§ **YOUR ASSIGNMENT**
Copy every line below exactly.

[Opening INPUT FOR THIS TASK section]

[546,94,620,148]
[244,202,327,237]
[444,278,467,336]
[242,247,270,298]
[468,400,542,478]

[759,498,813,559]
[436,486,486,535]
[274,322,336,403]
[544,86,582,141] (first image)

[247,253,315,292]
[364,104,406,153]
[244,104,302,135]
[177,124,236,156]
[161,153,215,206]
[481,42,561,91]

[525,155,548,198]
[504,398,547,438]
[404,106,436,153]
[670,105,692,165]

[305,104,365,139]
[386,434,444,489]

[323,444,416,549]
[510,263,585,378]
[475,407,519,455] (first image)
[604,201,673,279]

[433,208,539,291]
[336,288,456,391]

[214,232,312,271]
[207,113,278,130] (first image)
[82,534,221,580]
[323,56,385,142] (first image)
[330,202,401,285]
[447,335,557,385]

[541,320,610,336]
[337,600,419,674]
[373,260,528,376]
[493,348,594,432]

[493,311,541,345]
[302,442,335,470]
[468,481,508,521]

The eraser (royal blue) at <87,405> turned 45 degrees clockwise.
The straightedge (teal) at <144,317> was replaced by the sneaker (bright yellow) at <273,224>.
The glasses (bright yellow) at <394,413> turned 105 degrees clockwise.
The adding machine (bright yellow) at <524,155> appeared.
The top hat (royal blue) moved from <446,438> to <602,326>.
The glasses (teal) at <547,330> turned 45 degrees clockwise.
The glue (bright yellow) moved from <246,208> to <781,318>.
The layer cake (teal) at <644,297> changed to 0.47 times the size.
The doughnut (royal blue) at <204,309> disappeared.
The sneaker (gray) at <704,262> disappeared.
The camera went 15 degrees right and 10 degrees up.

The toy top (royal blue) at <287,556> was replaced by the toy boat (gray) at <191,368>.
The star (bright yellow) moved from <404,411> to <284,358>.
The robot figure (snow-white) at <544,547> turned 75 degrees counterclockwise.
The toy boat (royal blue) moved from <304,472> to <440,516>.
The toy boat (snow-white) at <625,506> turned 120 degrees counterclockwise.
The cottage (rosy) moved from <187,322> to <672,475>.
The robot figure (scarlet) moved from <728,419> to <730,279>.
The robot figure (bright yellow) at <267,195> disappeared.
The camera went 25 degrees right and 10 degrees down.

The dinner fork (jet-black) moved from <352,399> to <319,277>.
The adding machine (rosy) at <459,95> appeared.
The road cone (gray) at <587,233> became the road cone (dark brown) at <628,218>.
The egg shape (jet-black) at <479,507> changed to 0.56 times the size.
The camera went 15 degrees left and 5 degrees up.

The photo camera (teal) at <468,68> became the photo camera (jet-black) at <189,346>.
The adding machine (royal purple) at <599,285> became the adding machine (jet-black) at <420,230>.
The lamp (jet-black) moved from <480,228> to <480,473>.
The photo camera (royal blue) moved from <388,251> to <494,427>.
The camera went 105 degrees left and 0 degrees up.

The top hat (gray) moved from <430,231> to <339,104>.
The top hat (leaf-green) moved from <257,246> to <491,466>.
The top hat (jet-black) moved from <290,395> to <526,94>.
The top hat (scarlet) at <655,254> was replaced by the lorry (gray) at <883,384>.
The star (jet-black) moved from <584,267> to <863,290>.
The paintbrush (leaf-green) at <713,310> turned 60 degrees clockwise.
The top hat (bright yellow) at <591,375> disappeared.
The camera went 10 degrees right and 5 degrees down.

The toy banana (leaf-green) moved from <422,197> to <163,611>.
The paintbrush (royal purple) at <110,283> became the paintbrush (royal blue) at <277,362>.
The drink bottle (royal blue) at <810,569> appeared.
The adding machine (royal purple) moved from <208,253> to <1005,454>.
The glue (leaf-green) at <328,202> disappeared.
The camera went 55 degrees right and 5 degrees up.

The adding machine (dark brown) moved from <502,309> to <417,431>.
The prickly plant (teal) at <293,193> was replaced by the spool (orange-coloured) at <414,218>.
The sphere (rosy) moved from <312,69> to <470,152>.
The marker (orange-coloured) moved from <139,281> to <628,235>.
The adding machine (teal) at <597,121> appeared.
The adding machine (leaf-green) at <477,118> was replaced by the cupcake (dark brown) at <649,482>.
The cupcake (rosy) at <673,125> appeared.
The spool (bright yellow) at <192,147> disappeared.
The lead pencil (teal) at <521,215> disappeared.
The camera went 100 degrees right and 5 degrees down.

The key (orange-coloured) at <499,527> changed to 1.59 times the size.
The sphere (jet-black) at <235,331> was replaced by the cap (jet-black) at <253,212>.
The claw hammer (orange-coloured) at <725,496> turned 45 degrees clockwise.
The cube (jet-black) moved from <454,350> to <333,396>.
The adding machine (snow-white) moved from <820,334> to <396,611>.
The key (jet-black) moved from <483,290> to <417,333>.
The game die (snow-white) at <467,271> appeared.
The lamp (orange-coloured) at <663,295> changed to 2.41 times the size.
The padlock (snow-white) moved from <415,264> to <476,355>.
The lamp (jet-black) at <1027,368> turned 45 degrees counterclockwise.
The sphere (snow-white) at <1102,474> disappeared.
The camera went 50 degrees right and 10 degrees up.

[Closing INPUT FOR THIS TASK section]

§ **TASK RESPONSE**
[546,94,620,148]
[244,202,327,237]
[444,278,467,336]
[242,247,270,298]
[468,400,542,478]

[759,498,813,559]
[436,486,486,535]
[274,322,336,403]
[544,86,582,141] (first image)

[247,253,315,292]
[364,104,406,153]
[244,104,302,135]
[177,124,236,156]
[161,153,215,206]
[481,42,561,91]

[525,155,548,198]
[504,398,547,438]
[404,106,436,153]
[670,105,692,165]

[305,104,365,139]
[386,434,444,489]

[323,444,416,549]
[510,263,585,378]
[475,407,519,455] (first image)
[604,201,673,279]

[433,208,539,291]
[336,288,456,391]

[214,232,312,271]
[207,113,278,130] (first image)
[82,534,221,580]
[323,56,385,142] (first image)
[330,202,401,285]
[447,335,557,385]

[541,320,610,336]
[337,600,419,674]
[373,260,528,376]
[493,348,594,432]

[493,311,541,345]
[302,442,335,470]
[468,481,508,521]

The eraser (royal blue) at <87,405> turned 45 degrees clockwise.
The straightedge (teal) at <144,317> was replaced by the sneaker (bright yellow) at <273,224>.
The glasses (bright yellow) at <394,413> turned 105 degrees clockwise.
The adding machine (bright yellow) at <524,155> appeared.
The top hat (royal blue) moved from <446,438> to <602,326>.
The glasses (teal) at <547,330> turned 45 degrees clockwise.
The glue (bright yellow) moved from <246,208> to <781,318>.
The layer cake (teal) at <644,297> changed to 0.47 times the size.
The doughnut (royal blue) at <204,309> disappeared.
The sneaker (gray) at <704,262> disappeared.
The camera went 15 degrees right and 10 degrees up.

The toy top (royal blue) at <287,556> was replaced by the toy boat (gray) at <191,368>.
The star (bright yellow) moved from <404,411> to <284,358>.
The robot figure (snow-white) at <544,547> turned 75 degrees counterclockwise.
The toy boat (royal blue) moved from <304,472> to <440,516>.
The toy boat (snow-white) at <625,506> turned 120 degrees counterclockwise.
The cottage (rosy) moved from <187,322> to <672,475>.
The robot figure (scarlet) moved from <728,419> to <730,279>.
The robot figure (bright yellow) at <267,195> disappeared.
The camera went 25 degrees right and 10 degrees down.

The dinner fork (jet-black) moved from <352,399> to <319,277>.
The adding machine (rosy) at <459,95> appeared.
The road cone (gray) at <587,233> became the road cone (dark brown) at <628,218>.
The egg shape (jet-black) at <479,507> changed to 0.56 times the size.
The camera went 15 degrees left and 5 degrees up.

The photo camera (teal) at <468,68> became the photo camera (jet-black) at <189,346>.
The adding machine (royal purple) at <599,285> became the adding machine (jet-black) at <420,230>.
The lamp (jet-black) moved from <480,228> to <480,473>.
The photo camera (royal blue) moved from <388,251> to <494,427>.
The camera went 105 degrees left and 0 degrees up.

The top hat (gray) moved from <430,231> to <339,104>.
The top hat (leaf-green) moved from <257,246> to <491,466>.
The top hat (jet-black) moved from <290,395> to <526,94>.
The top hat (scarlet) at <655,254> was replaced by the lorry (gray) at <883,384>.
The star (jet-black) moved from <584,267> to <863,290>.
The paintbrush (leaf-green) at <713,310> turned 60 degrees clockwise.
The top hat (bright yellow) at <591,375> disappeared.
The camera went 10 degrees right and 5 degrees down.

The toy banana (leaf-green) moved from <422,197> to <163,611>.
The paintbrush (royal purple) at <110,283> became the paintbrush (royal blue) at <277,362>.
The drink bottle (royal blue) at <810,569> appeared.
The adding machine (royal purple) moved from <208,253> to <1005,454>.
The glue (leaf-green) at <328,202> disappeared.
The camera went 55 degrees right and 5 degrees up.

The adding machine (dark brown) moved from <502,309> to <417,431>.
The prickly plant (teal) at <293,193> was replaced by the spool (orange-coloured) at <414,218>.
The sphere (rosy) moved from <312,69> to <470,152>.
The marker (orange-coloured) moved from <139,281> to <628,235>.
The adding machine (teal) at <597,121> appeared.
The adding machine (leaf-green) at <477,118> was replaced by the cupcake (dark brown) at <649,482>.
The cupcake (rosy) at <673,125> appeared.
The spool (bright yellow) at <192,147> disappeared.
The lead pencil (teal) at <521,215> disappeared.
The camera went 100 degrees right and 5 degrees down.

The key (orange-coloured) at <499,527> changed to 1.59 times the size.
The sphere (jet-black) at <235,331> was replaced by the cap (jet-black) at <253,212>.
The claw hammer (orange-coloured) at <725,496> turned 45 degrees clockwise.
The cube (jet-black) moved from <454,350> to <333,396>.
The adding machine (snow-white) moved from <820,334> to <396,611>.
The key (jet-black) moved from <483,290> to <417,333>.
The game die (snow-white) at <467,271> appeared.
The lamp (orange-coloured) at <663,295> changed to 2.41 times the size.
The padlock (snow-white) moved from <415,264> to <476,355>.
The lamp (jet-black) at <1027,368> turned 45 degrees counterclockwise.
The sphere (snow-white) at <1102,474> disappeared.
The camera went 50 degrees right and 10 degrees up.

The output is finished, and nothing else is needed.